Problem requirements = Each line from the one that contains "(434, 453) = (499, 228): none -> purple house" to the end of the material must be quoted exactly; include both end lines and nothing else.

Input data =
··········
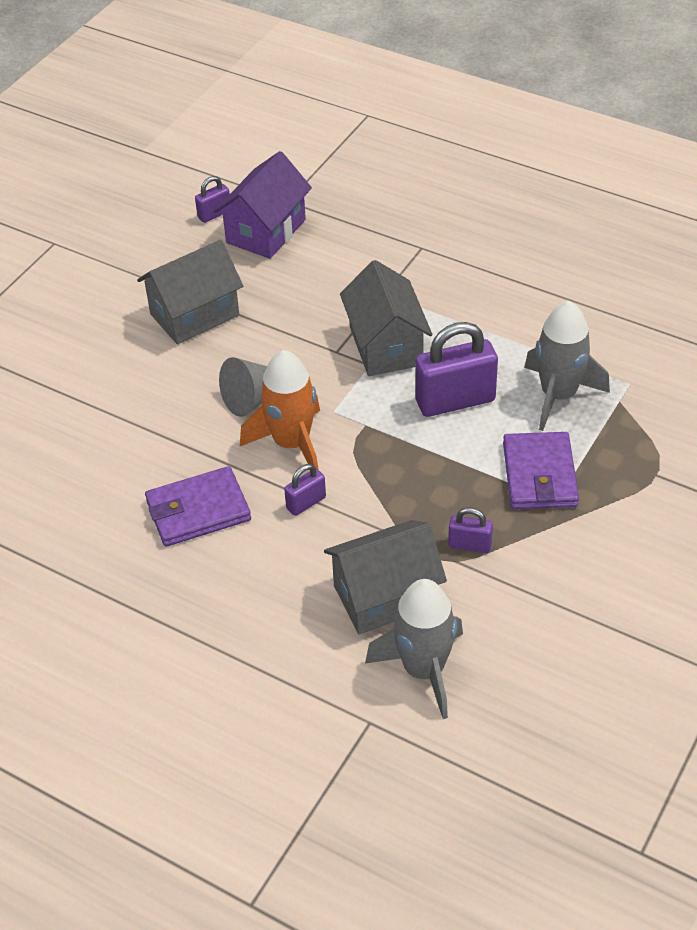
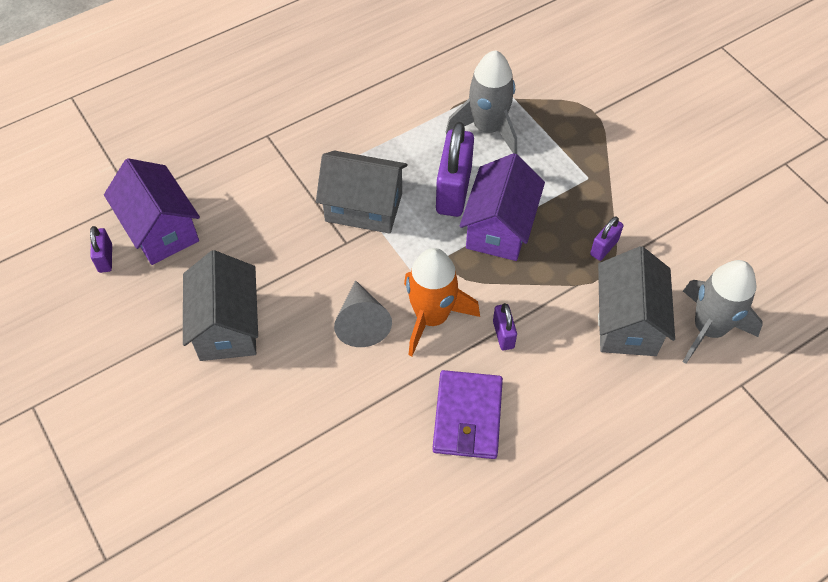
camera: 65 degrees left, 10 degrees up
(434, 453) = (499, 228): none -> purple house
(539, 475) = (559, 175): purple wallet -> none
··········
Expected answer =
(434, 453) = (499, 228): none -> purple house
(539, 475) = (559, 175): purple wallet -> none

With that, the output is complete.